Exercise aim: Which lines below fall between the one containing "C2: none -> 220nF (BR_R, MID)" and the one containing "D1: none -> LED (A BUF, K VX2)"? Repeat them exactly, counting both of those lines, and add nothing else.

=== Begin Enclosure ===

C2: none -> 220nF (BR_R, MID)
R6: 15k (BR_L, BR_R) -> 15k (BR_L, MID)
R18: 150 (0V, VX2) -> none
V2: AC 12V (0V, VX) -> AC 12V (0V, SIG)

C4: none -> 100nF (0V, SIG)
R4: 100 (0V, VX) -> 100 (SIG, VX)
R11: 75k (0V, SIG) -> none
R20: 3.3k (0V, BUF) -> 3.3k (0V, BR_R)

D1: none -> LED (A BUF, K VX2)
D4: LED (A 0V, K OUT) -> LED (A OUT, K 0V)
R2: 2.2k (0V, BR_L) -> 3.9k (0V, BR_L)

=== End Enclosure ===
=== Begin Enclosure ===

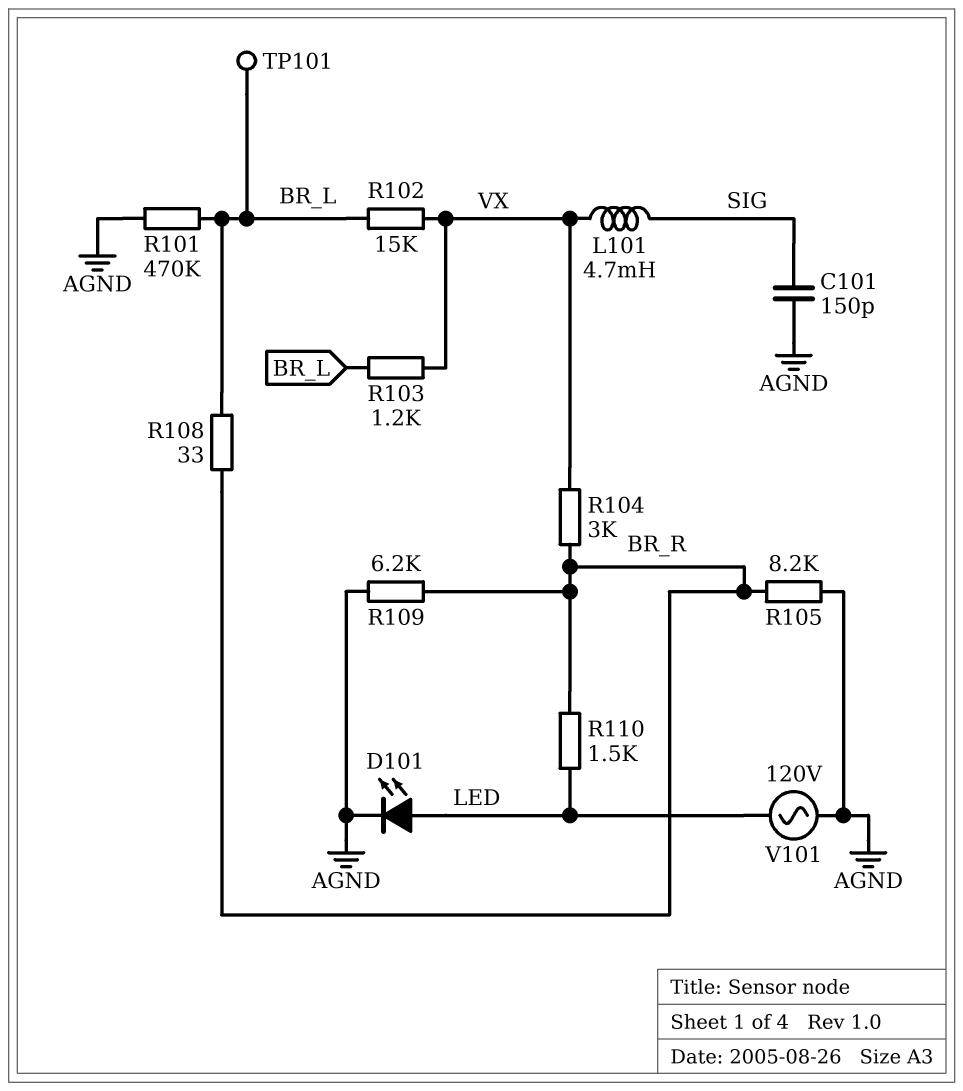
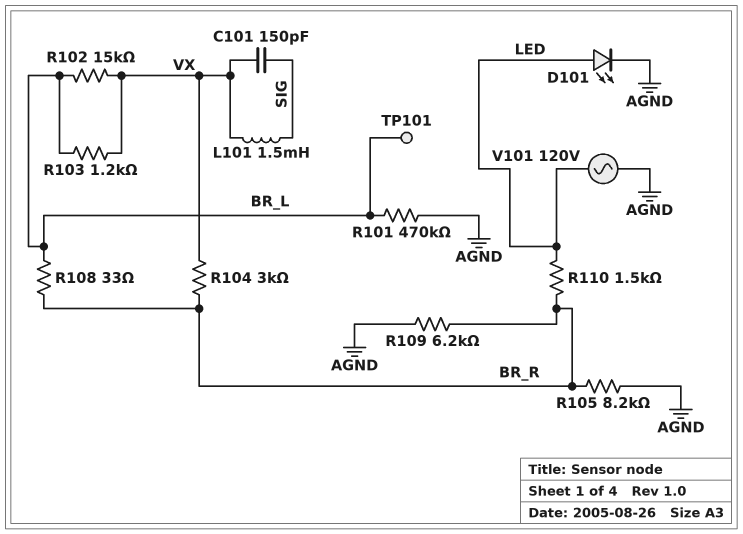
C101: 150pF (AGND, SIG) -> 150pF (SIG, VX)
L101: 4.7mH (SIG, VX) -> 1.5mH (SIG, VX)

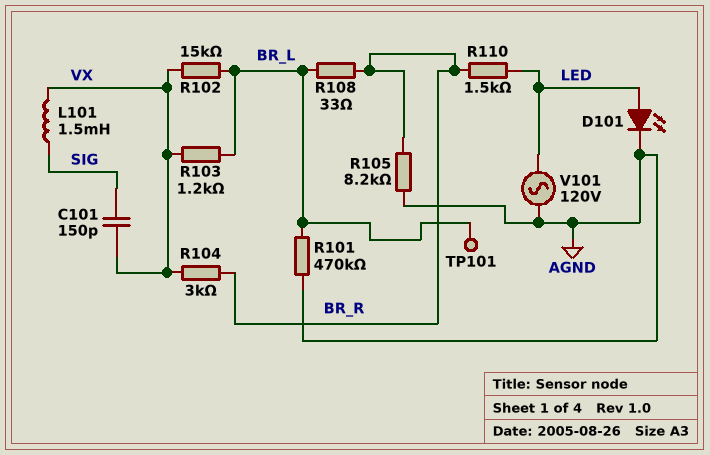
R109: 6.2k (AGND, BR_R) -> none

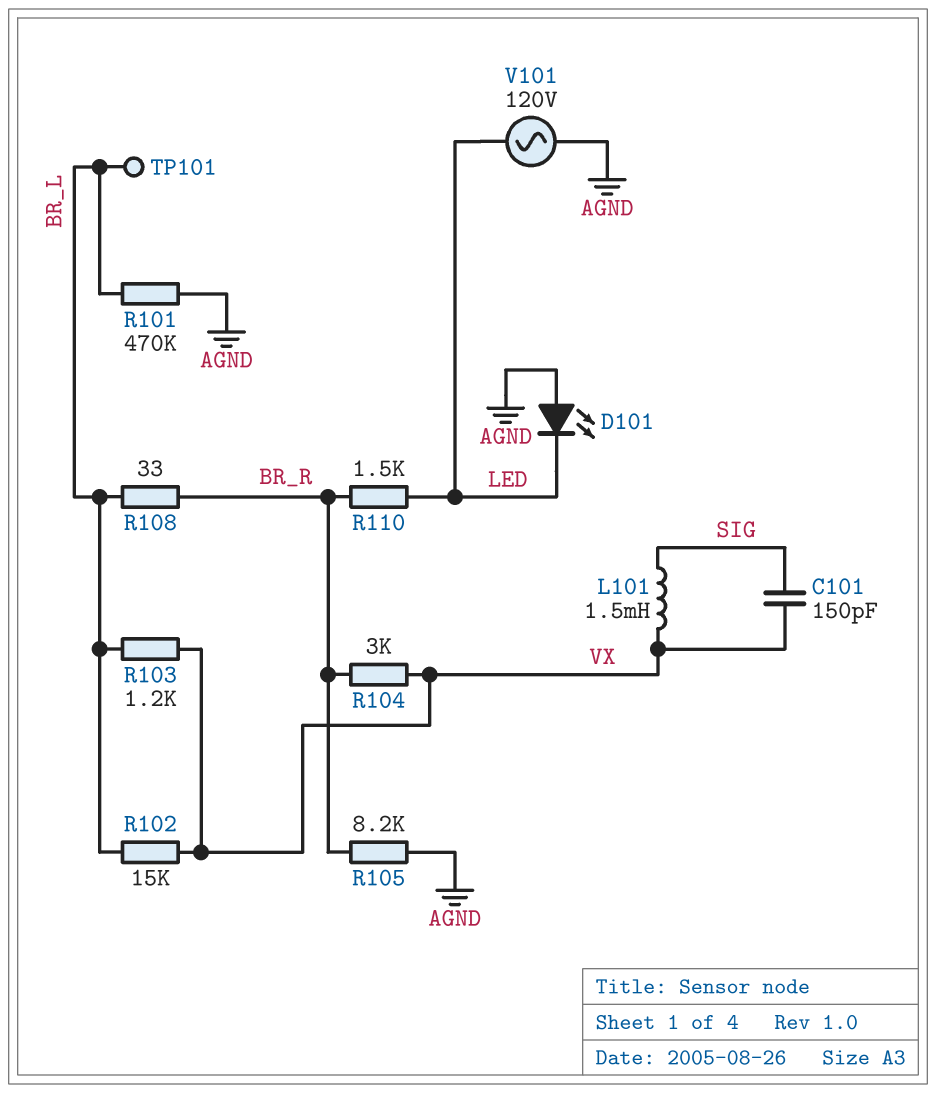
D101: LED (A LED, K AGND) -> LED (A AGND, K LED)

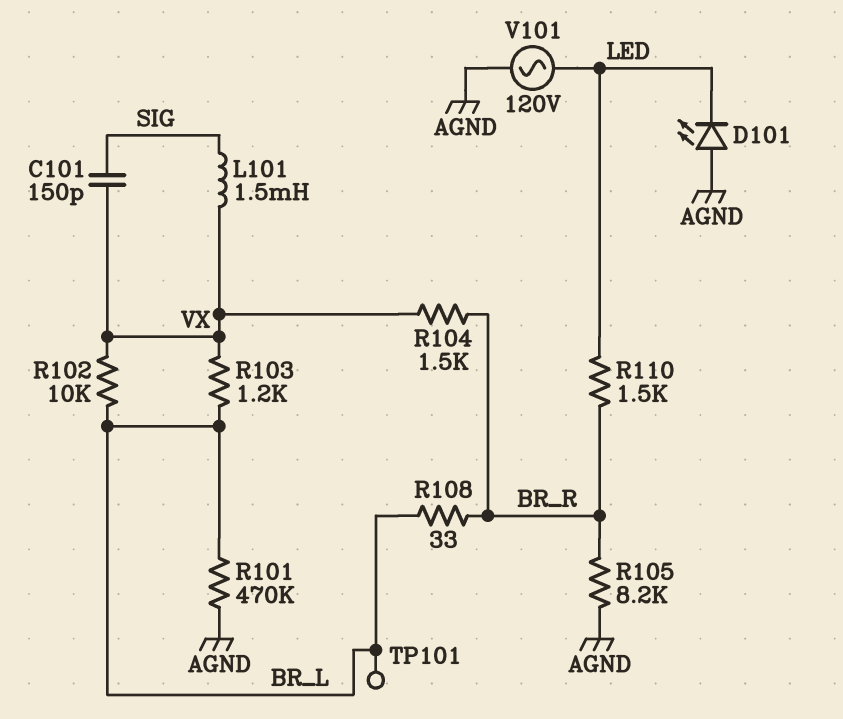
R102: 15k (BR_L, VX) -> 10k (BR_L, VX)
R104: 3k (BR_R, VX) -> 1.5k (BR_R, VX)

=== End Enclosure ===

Solution to this exercise:
C2: none -> 220nF (BR_R, MID)
R6: 15k (BR_L, BR_R) -> 15k (BR_L, MID)
R18: 150 (0V, VX2) -> none
V2: AC 12V (0V, VX) -> AC 12V (0V, SIG)

C4: none -> 100nF (0V, SIG)
R4: 100 (0V, VX) -> 100 (SIG, VX)
R11: 75k (0V, SIG) -> none
R20: 3.3k (0V, BUF) -> 3.3k (0V, BR_R)

D1: none -> LED (A BUF, K VX2)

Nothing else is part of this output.